[Data supplied Boundary: Start]

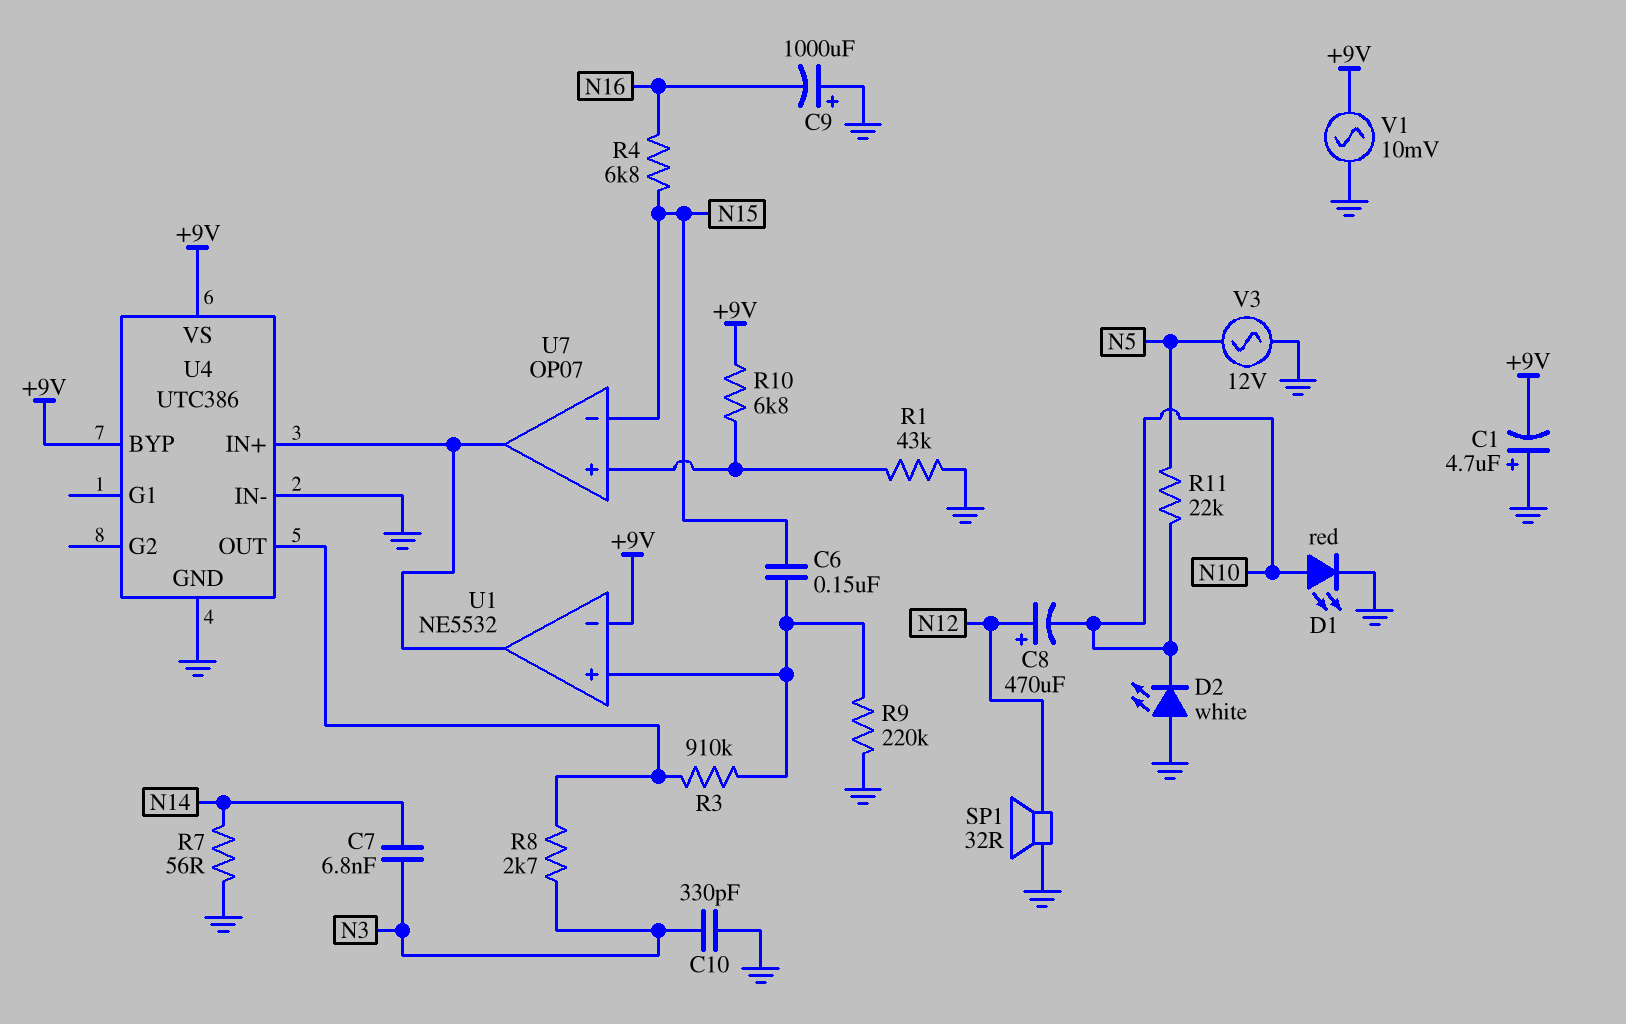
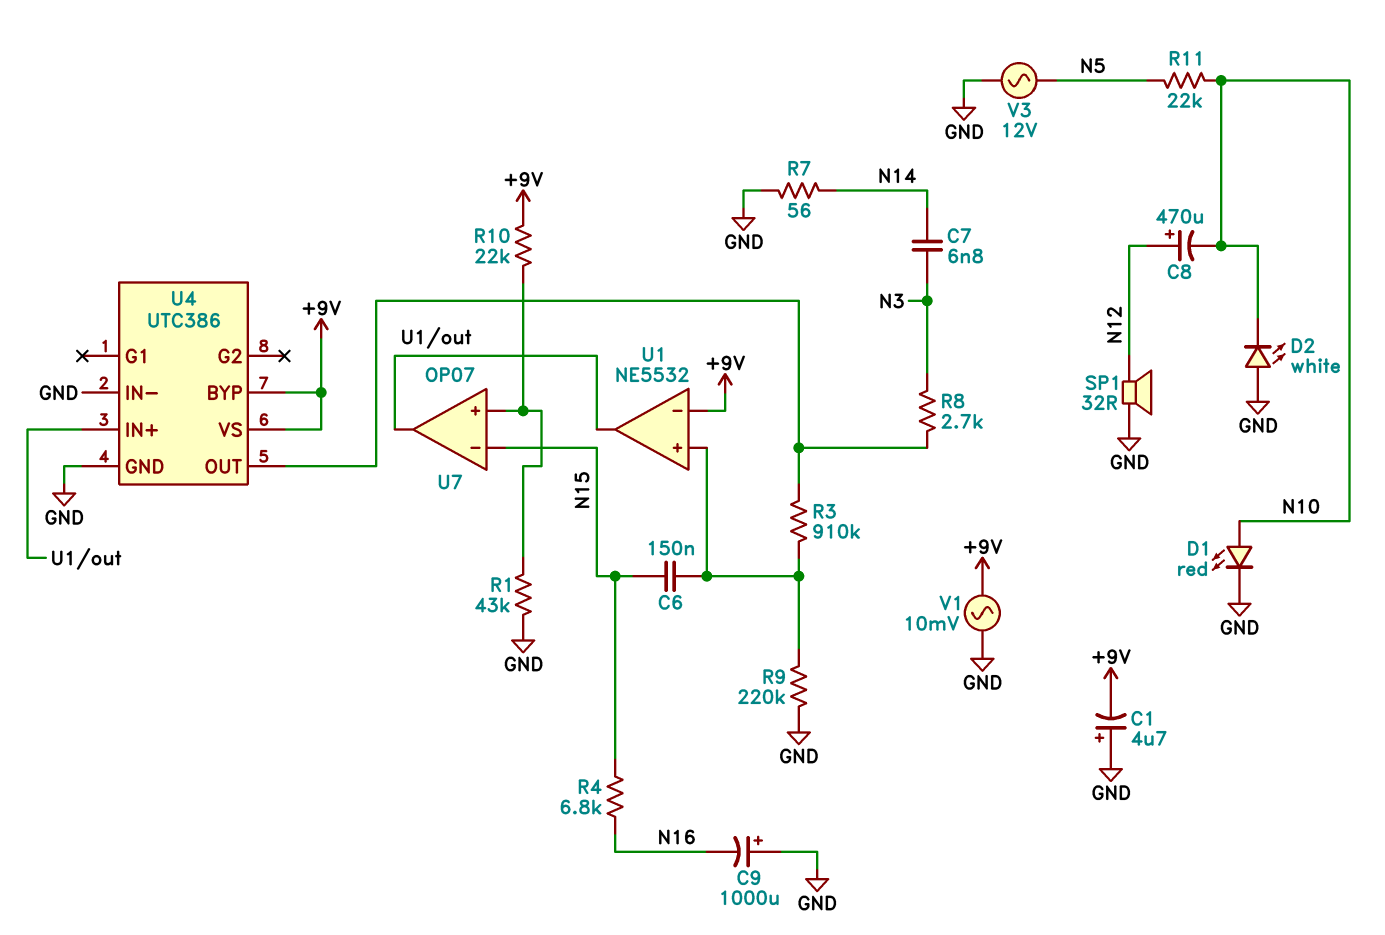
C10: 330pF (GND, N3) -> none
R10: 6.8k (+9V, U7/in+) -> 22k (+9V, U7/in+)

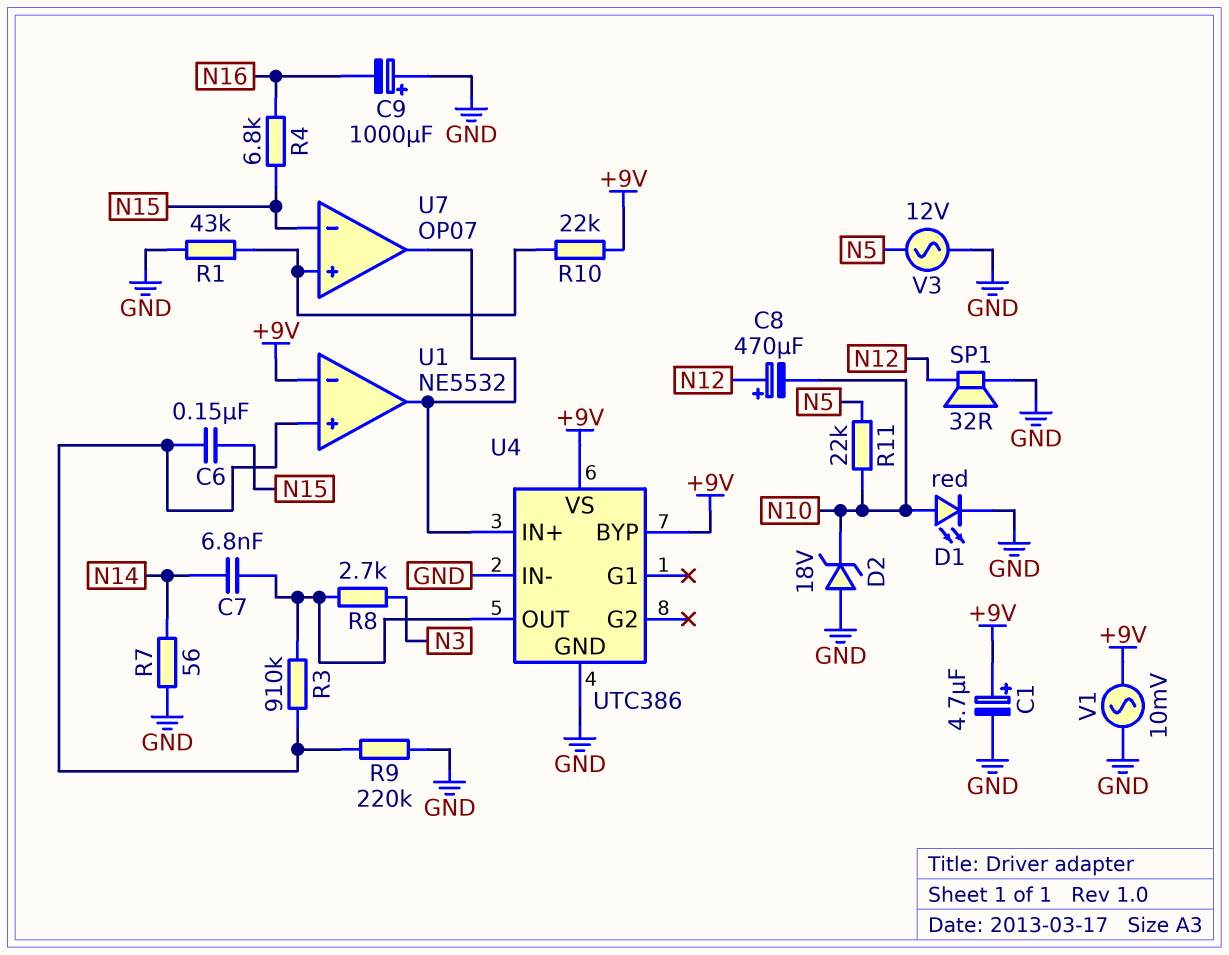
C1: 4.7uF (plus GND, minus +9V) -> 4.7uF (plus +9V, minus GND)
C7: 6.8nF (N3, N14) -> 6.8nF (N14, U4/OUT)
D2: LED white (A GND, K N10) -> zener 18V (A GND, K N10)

[Data supplied Boundary: End]
[Data supplied Boundary: Start]

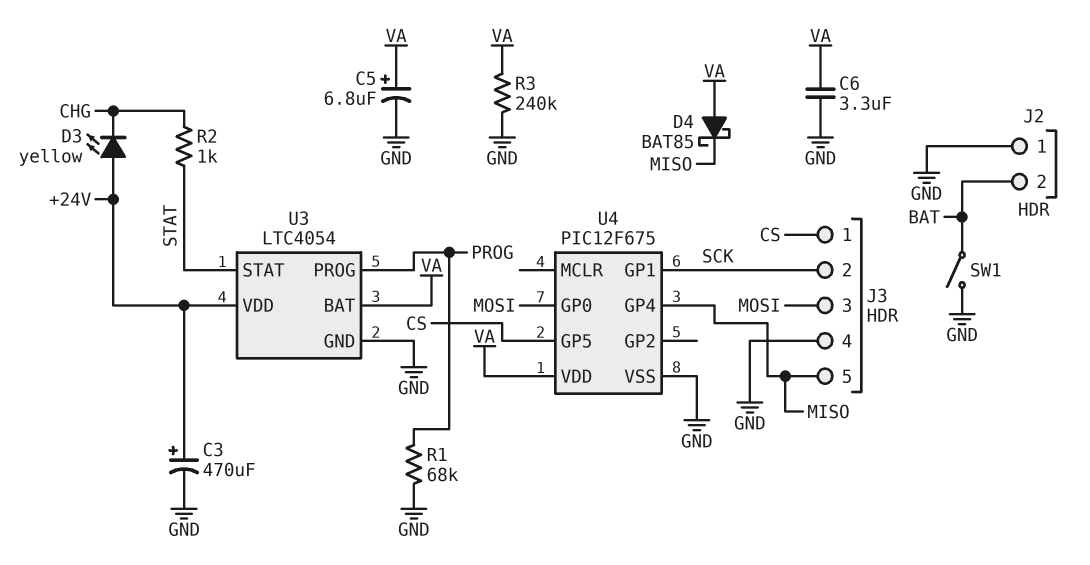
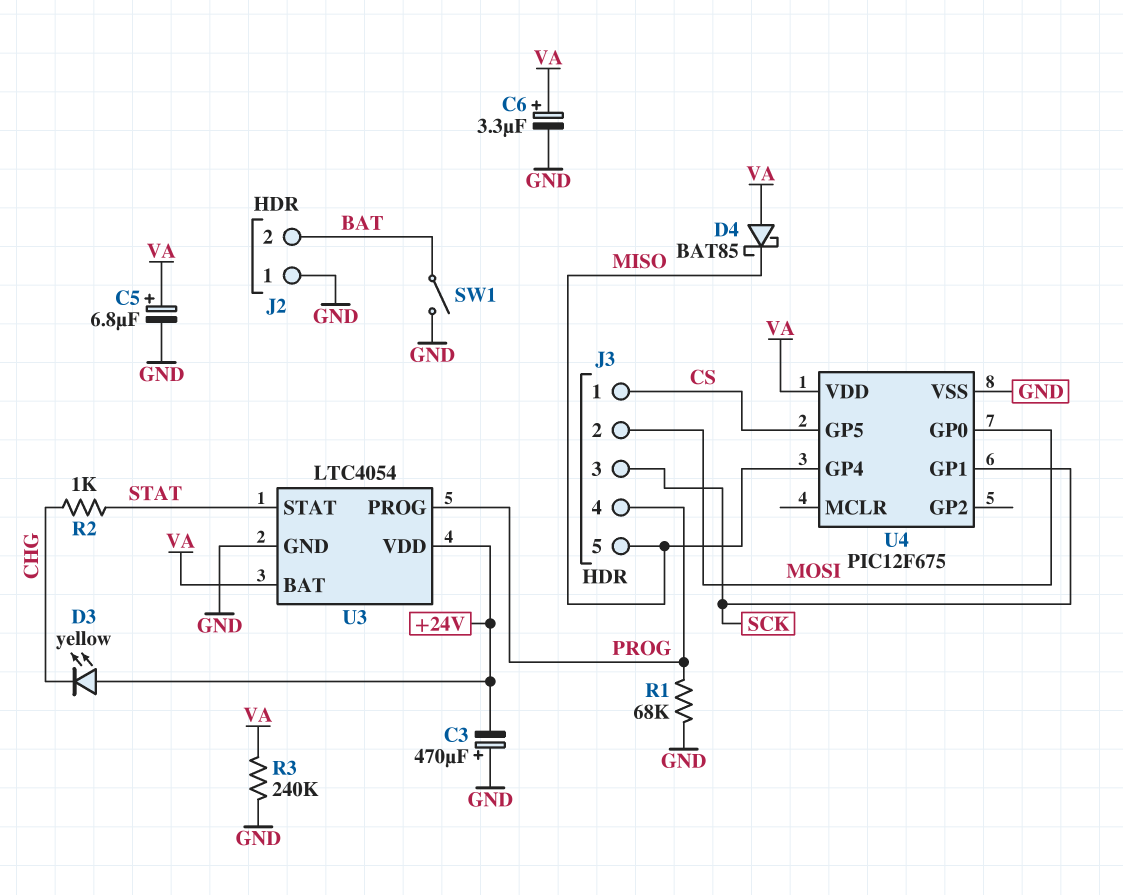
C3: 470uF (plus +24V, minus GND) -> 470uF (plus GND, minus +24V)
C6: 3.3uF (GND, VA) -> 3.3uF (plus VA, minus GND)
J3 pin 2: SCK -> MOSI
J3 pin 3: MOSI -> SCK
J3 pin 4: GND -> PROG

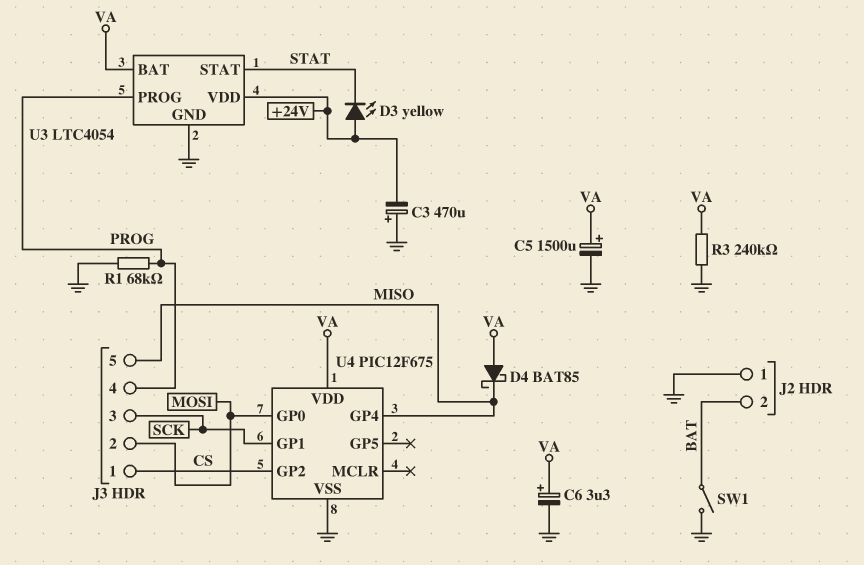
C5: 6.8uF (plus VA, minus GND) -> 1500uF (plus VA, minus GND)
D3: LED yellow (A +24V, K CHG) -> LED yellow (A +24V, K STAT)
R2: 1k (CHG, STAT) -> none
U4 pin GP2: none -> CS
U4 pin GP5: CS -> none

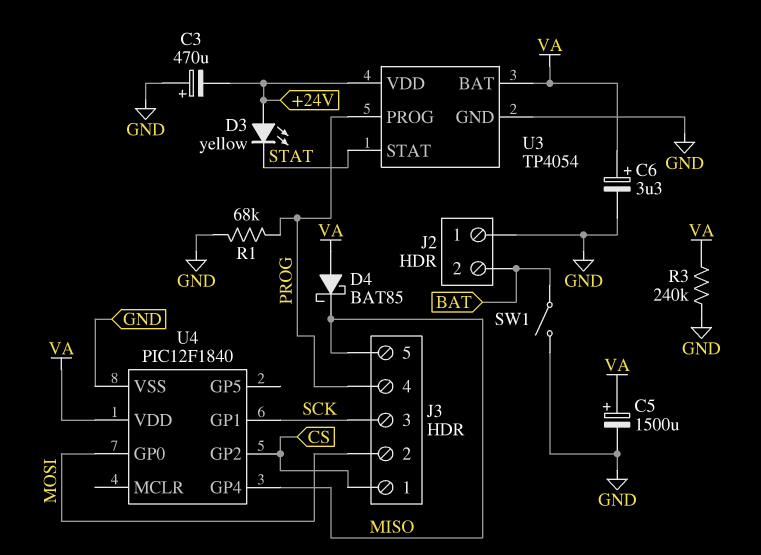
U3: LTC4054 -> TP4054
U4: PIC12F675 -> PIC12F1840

[Data supplied Boundary: End]

→ What to do: Go to the line above holding "J3 pin 4: GND -> PROG", then copy exactly each line down to and including the one holding "U4: PIC12F675 -> PIC12F1840", leaving pictures out.

→ Task response:
J3 pin 4: GND -> PROG

C5: 6.8uF (plus VA, minus GND) -> 1500uF (plus VA, minus GND)
D3: LED yellow (A +24V, K CHG) -> LED yellow (A +24V, K STAT)
R2: 1k (CHG, STAT) -> none
U4 pin GP2: none -> CS
U4 pin GP5: CS -> none

U3: LTC4054 -> TP4054
U4: PIC12F675 -> PIC12F1840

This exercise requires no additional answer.